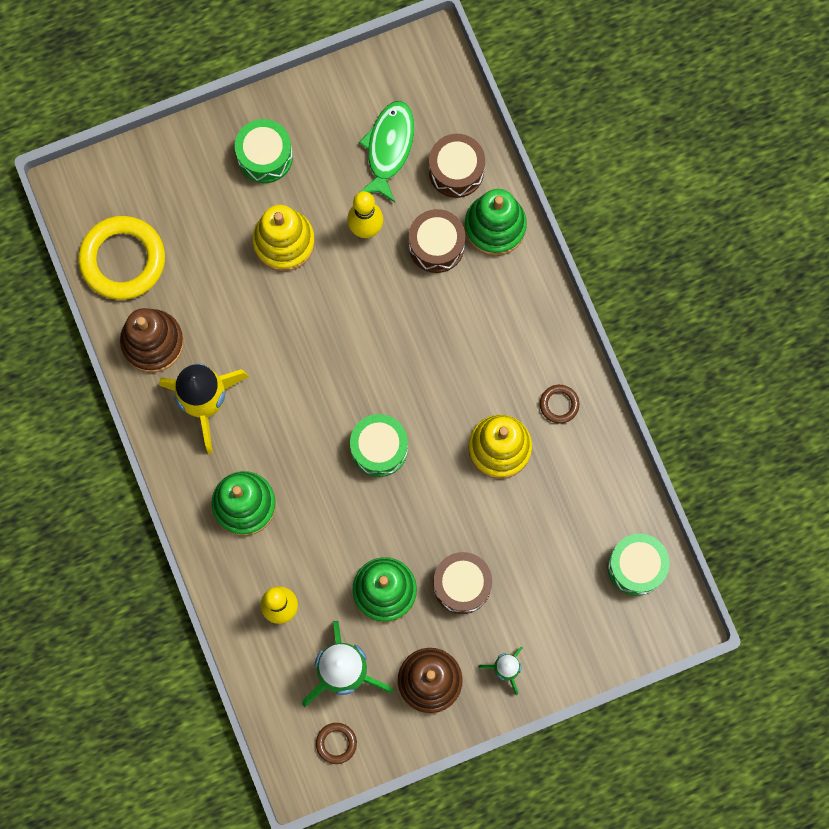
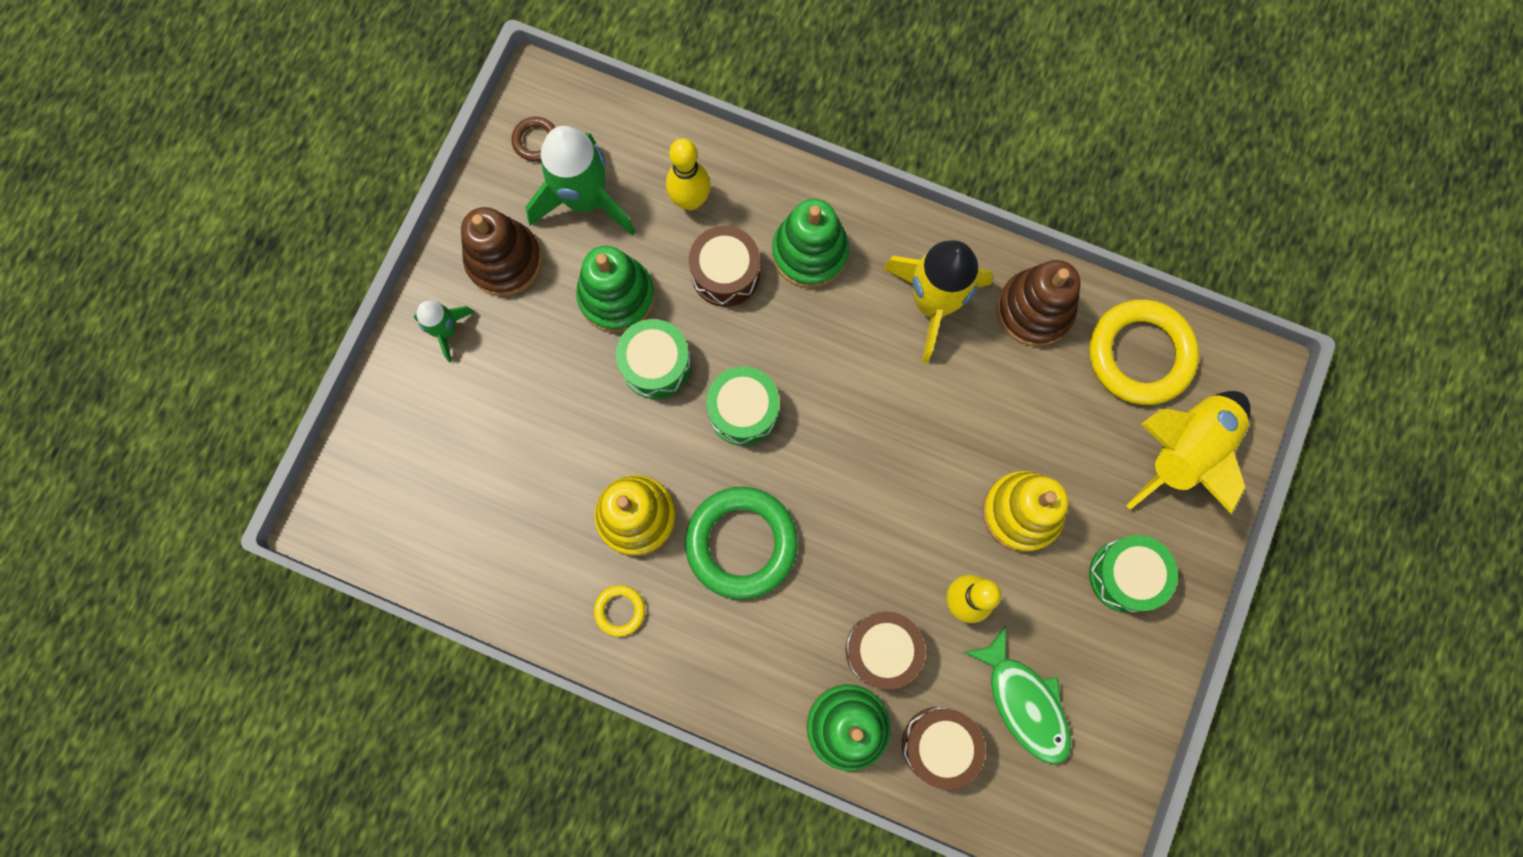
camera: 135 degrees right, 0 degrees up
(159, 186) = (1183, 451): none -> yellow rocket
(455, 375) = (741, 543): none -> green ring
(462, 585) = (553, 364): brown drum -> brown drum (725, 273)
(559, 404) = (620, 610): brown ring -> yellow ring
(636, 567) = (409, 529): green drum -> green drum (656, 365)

━━━━━━━━━━━━━━━━━━━━

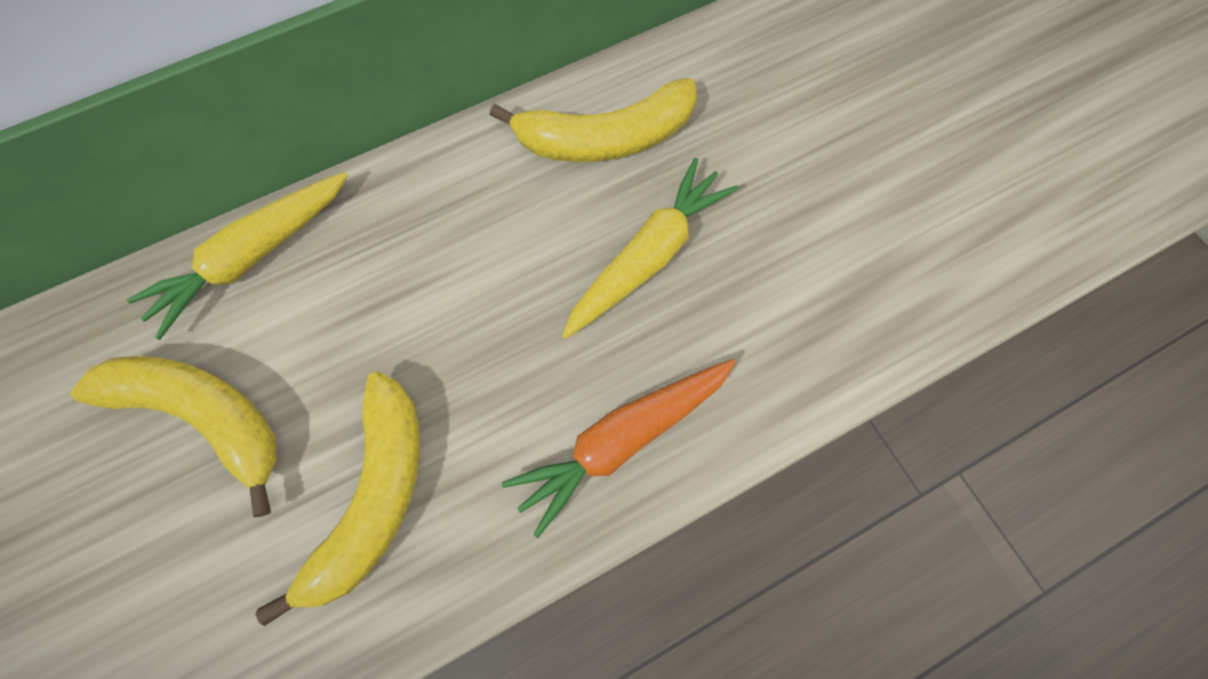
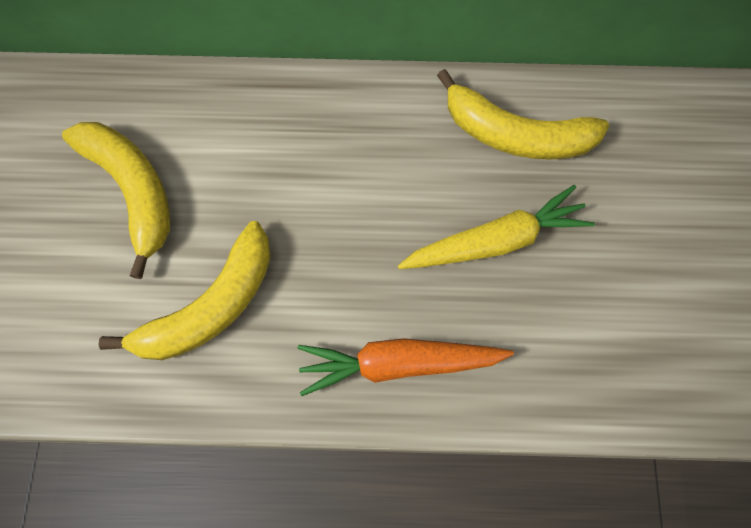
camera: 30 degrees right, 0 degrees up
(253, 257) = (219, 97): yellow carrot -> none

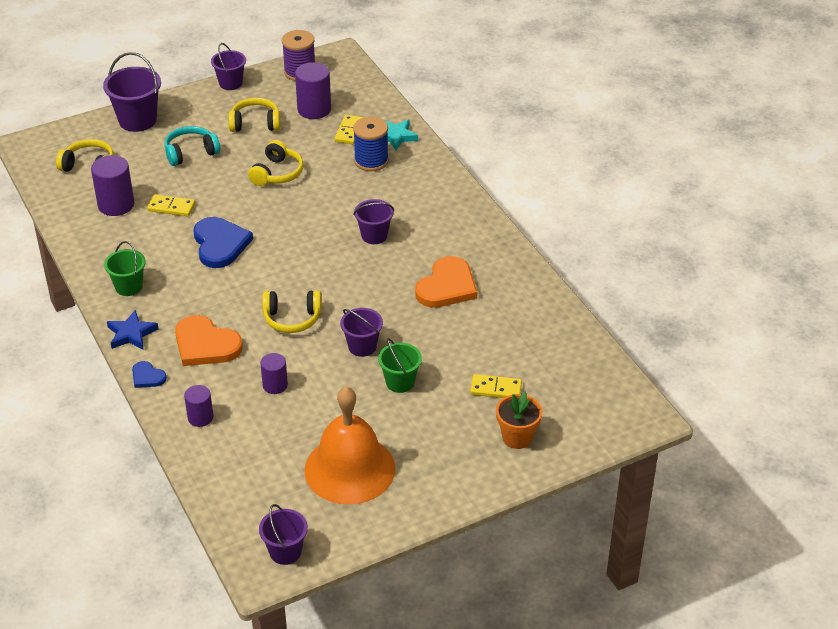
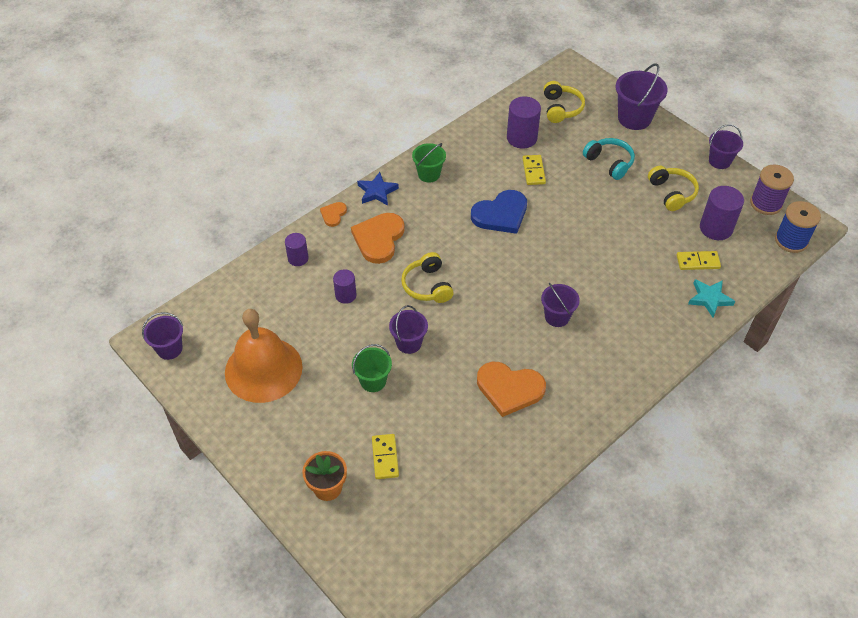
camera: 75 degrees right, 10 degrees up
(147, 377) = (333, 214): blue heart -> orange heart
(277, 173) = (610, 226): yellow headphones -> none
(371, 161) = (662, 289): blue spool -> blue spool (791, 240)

━━━━━━━━━━━━━━━━━━━━

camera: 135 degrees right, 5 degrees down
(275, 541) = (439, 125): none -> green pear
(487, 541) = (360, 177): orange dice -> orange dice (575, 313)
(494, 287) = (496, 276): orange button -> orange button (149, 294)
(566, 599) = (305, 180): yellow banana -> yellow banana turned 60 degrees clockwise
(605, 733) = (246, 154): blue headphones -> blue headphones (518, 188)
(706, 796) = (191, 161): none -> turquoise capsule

━━━━━━━━━━━━━━━━━━━━

### Exercise brief
Copy each line of the material where "camera" is found.

### Response area
camera: 135 degrees right, 0 degrees up
camera: 30 degrees right, 0 degrees up
camera: 75 degrees right, 10 degrees up
camera: 135 degrees right, 5 degrees down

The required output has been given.